··· DATA TO USE ···

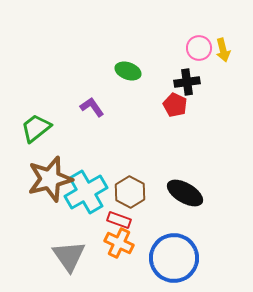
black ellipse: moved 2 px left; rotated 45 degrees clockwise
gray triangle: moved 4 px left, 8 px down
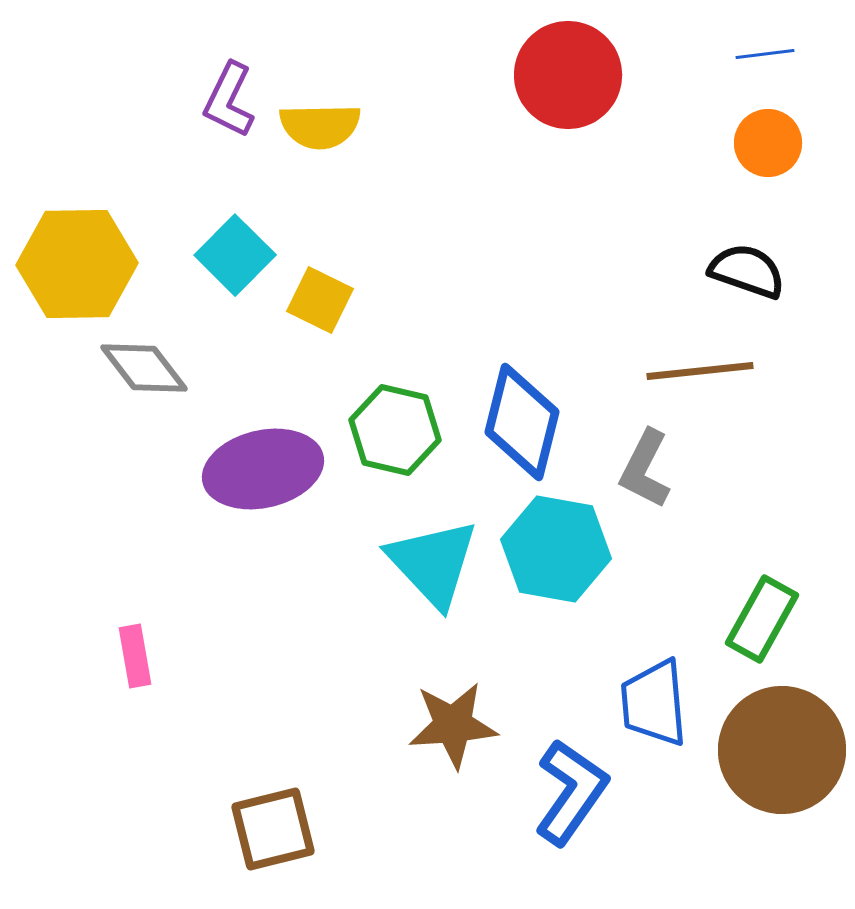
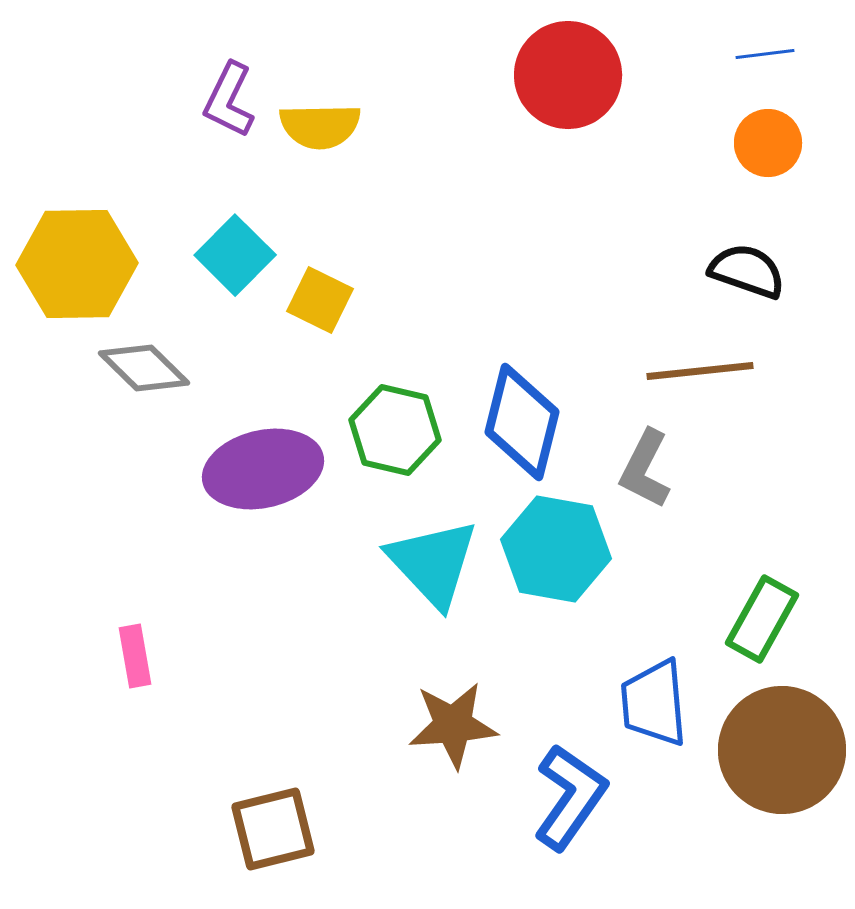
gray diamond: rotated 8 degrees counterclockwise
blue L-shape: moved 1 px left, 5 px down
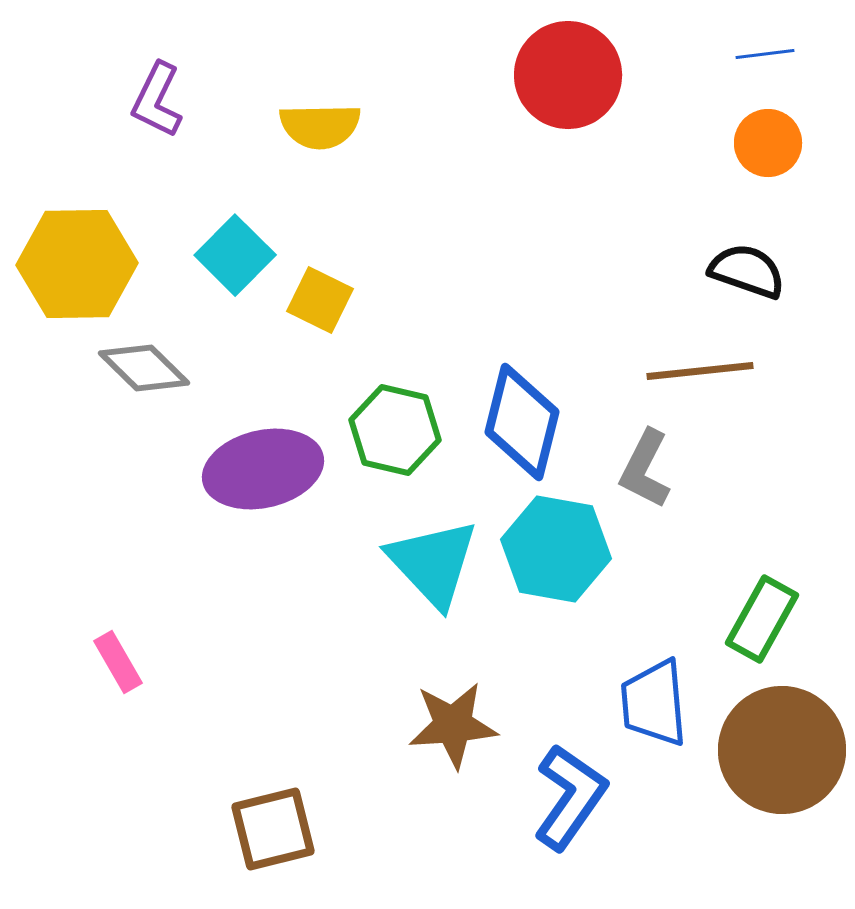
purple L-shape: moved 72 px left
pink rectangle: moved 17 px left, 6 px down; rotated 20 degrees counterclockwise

···

▸ **SHORT EXERCISE**:
Repeat every line of the data above word for word, leaving out the pictures.

▸ **EXERCISE RESPONSE**:
black ellipse: moved 2 px left; rotated 45 degrees clockwise
gray triangle: moved 4 px left, 8 px down
gray diamond: rotated 8 degrees counterclockwise
blue L-shape: moved 1 px left, 5 px down
purple L-shape: moved 72 px left
pink rectangle: moved 17 px left, 6 px down; rotated 20 degrees counterclockwise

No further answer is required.